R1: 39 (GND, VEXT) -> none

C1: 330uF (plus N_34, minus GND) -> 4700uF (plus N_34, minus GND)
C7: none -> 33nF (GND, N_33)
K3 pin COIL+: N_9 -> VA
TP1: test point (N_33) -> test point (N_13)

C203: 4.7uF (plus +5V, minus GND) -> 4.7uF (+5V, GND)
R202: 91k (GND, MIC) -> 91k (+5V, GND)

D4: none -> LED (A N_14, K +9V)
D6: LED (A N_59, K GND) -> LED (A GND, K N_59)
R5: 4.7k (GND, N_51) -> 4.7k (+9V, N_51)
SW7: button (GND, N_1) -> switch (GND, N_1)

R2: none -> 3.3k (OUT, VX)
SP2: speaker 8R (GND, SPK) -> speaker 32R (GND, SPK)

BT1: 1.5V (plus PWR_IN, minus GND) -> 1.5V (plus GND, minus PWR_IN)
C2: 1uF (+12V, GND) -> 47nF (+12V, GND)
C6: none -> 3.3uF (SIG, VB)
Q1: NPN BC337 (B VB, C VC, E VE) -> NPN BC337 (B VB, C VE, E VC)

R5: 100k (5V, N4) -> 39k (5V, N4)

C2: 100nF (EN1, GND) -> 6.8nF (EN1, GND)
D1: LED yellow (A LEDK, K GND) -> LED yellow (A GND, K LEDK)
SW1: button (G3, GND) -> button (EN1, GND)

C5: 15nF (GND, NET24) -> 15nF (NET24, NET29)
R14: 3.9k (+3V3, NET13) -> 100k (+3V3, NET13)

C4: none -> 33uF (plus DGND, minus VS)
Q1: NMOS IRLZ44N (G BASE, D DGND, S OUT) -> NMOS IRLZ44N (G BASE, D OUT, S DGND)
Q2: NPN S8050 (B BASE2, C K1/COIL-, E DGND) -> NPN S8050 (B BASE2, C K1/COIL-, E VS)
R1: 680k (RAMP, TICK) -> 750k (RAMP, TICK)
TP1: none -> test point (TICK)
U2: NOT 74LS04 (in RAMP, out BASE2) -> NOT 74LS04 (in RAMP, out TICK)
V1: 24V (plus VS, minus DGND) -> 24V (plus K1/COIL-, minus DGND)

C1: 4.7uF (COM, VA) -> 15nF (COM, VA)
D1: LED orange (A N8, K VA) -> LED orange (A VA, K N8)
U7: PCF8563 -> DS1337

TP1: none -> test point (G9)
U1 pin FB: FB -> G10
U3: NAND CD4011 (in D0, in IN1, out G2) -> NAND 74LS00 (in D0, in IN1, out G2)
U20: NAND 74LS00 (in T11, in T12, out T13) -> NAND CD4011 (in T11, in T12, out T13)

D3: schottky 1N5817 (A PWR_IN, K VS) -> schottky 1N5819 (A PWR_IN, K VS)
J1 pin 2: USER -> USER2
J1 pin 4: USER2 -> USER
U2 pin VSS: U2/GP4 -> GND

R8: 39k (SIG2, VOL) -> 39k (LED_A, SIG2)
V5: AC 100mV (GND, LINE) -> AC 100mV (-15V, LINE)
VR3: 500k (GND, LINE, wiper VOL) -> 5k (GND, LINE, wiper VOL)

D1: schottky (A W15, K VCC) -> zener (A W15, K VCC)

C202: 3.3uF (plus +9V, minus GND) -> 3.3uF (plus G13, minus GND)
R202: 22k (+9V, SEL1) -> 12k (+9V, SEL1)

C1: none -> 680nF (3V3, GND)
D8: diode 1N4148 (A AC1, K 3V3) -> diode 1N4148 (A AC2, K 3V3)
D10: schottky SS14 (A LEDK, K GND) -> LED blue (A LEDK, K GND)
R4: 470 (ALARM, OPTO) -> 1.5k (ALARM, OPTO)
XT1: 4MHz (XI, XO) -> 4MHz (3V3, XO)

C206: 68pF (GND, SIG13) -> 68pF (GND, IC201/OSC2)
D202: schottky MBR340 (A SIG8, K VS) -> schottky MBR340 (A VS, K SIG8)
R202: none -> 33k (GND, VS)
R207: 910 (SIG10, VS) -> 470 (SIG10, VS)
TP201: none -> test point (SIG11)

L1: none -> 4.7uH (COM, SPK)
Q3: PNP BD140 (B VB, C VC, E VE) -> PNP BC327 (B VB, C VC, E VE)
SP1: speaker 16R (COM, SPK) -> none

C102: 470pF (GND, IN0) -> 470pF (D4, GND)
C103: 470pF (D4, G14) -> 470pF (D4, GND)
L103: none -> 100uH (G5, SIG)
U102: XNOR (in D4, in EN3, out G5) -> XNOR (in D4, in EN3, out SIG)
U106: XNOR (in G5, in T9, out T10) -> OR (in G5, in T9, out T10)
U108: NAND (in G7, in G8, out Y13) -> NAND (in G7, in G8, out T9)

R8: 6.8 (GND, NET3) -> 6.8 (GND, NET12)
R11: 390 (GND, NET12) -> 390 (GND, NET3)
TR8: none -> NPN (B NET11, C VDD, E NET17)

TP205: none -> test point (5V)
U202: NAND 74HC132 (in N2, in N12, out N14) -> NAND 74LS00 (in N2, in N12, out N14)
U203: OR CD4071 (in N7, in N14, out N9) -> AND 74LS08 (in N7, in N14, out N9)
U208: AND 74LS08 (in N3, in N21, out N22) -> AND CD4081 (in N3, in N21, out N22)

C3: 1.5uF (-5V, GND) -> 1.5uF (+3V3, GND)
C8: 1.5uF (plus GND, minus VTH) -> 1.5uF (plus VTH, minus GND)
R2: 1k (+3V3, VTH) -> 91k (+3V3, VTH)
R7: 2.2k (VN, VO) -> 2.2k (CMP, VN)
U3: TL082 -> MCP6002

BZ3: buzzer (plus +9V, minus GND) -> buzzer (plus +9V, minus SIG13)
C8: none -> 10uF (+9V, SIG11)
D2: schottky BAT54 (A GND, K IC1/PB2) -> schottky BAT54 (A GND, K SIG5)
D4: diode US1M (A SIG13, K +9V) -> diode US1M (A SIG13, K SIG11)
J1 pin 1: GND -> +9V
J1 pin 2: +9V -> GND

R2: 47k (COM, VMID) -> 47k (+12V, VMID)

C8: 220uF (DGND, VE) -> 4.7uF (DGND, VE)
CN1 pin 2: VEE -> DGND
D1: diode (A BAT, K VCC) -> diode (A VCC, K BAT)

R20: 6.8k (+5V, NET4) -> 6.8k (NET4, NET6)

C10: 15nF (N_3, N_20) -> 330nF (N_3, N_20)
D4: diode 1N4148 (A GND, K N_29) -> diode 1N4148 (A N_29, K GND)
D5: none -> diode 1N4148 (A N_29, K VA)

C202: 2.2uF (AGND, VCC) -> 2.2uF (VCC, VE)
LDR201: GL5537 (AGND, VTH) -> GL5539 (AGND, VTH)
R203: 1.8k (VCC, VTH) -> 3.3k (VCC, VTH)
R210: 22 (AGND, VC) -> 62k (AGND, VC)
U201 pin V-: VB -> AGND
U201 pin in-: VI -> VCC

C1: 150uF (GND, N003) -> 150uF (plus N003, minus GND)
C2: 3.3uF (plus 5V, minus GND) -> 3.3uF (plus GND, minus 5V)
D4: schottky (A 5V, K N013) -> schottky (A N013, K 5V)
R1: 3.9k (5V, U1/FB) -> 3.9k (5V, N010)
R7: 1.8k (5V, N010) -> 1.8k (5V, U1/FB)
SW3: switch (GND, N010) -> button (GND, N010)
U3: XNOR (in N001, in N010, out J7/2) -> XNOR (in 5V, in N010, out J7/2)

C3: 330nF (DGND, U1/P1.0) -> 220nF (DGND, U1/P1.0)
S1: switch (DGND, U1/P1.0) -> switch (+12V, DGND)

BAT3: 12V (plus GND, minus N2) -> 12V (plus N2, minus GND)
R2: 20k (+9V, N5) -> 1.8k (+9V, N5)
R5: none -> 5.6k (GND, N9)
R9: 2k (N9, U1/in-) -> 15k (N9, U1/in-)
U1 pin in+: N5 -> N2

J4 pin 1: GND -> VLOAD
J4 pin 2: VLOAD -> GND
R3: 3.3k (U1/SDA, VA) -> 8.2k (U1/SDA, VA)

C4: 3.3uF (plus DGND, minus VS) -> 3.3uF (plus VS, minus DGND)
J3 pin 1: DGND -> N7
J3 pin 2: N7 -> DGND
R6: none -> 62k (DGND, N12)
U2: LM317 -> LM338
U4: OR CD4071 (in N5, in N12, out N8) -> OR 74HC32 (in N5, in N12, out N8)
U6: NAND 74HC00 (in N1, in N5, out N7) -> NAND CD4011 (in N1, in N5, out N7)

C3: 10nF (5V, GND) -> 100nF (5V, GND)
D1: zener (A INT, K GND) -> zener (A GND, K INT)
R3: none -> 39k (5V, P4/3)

● ● ● ● ●

» **PROMPT**: Using the data above, reproduce exactly the lines from the line that contains "R20: 6.8k (+5V, NET4) -> 6.8k (NET4, NET6)" through the line that contains "R3: 3.3k (U1/SDA, VA) -> 8.2k (U1/SDA, VA)", including both.

» **EXPECTED ANSWER**:
R20: 6.8k (+5V, NET4) -> 6.8k (NET4, NET6)

C10: 15nF (N_3, N_20) -> 330nF (N_3, N_20)
D4: diode 1N4148 (A GND, K N_29) -> diode 1N4148 (A N_29, K GND)
D5: none -> diode 1N4148 (A N_29, K VA)

C202: 2.2uF (AGND, VCC) -> 2.2uF (VCC, VE)
LDR201: GL5537 (AGND, VTH) -> GL5539 (AGND, VTH)
R203: 1.8k (VCC, VTH) -> 3.3k (VCC, VTH)
R210: 22 (AGND, VC) -> 62k (AGND, VC)
U201 pin V-: VB -> AGND
U201 pin in-: VI -> VCC

C1: 150uF (GND, N003) -> 150uF (plus N003, minus GND)
C2: 3.3uF (plus 5V, minus GND) -> 3.3uF (plus GND, minus 5V)
D4: schottky (A 5V, K N013) -> schottky (A N013, K 5V)
R1: 3.9k (5V, U1/FB) -> 3.9k (5V, N010)
R7: 1.8k (5V, N010) -> 1.8k (5V, U1/FB)
SW3: switch (GND, N010) -> button (GND, N010)
U3: XNOR (in N001, in N010, out J7/2) -> XNOR (in 5V, in N010, out J7/2)

C3: 330nF (DGND, U1/P1.0) -> 220nF (DGND, U1/P1.0)
S1: switch (DGND, U1/P1.0) -> switch (+12V, DGND)

BAT3: 12V (plus GND, minus N2) -> 12V (plus N2, minus GND)
R2: 20k (+9V, N5) -> 1.8k (+9V, N5)
R5: none -> 5.6k (GND, N9)
R9: 2k (N9, U1/in-) -> 15k (N9, U1/in-)
U1 pin in+: N5 -> N2

J4 pin 1: GND -> VLOAD
J4 pin 2: VLOAD -> GND
R3: 3.3k (U1/SDA, VA) -> 8.2k (U1/SDA, VA)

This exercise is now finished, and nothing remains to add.